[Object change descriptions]

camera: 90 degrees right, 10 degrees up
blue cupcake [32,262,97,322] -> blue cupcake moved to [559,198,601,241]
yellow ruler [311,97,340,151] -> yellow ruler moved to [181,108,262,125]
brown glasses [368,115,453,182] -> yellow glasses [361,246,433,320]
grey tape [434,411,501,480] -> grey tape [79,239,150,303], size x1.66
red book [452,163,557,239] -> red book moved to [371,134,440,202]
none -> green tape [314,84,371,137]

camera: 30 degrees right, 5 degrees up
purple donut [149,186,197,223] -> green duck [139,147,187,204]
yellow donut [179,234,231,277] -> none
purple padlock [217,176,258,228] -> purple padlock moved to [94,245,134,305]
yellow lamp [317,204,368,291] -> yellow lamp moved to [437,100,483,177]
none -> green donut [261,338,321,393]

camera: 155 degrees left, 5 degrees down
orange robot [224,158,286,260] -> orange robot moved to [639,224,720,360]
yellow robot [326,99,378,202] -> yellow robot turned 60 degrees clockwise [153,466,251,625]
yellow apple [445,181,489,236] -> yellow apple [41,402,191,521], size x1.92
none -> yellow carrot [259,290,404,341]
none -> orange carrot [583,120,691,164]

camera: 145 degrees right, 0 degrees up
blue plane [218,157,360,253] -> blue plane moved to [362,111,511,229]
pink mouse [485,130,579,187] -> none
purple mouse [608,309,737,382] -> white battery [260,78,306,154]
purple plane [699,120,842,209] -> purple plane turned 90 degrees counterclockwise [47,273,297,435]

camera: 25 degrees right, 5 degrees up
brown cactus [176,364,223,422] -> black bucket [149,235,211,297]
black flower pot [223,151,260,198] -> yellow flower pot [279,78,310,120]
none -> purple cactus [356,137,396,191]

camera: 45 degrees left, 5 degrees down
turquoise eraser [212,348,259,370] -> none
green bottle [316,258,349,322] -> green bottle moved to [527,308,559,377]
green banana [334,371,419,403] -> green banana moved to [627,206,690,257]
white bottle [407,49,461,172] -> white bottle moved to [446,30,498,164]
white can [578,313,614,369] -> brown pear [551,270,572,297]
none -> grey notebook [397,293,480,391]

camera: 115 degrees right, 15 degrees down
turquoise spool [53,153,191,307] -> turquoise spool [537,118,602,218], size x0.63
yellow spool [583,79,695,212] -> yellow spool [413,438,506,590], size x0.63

- **What the task asks**:
Once the line that contains "none -> purple cactus [356,137,396,191]" is found, please give it again exactly, along with each line that comes after it, through the last line of the entries.

- **Response below**:
none -> purple cactus [356,137,396,191]

camera: 45 degrees left, 5 degrees down
turquoise eraser [212,348,259,370] -> none
green bottle [316,258,349,322] -> green bottle moved to [527,308,559,377]
green banana [334,371,419,403] -> green banana moved to [627,206,690,257]
white bottle [407,49,461,172] -> white bottle moved to [446,30,498,164]
white can [578,313,614,369] -> brown pear [551,270,572,297]
none -> grey notebook [397,293,480,391]

camera: 115 degrees right, 15 degrees down
turquoise spool [53,153,191,307] -> turquoise spool [537,118,602,218], size x0.63
yellow spool [583,79,695,212] -> yellow spool [413,438,506,590], size x0.63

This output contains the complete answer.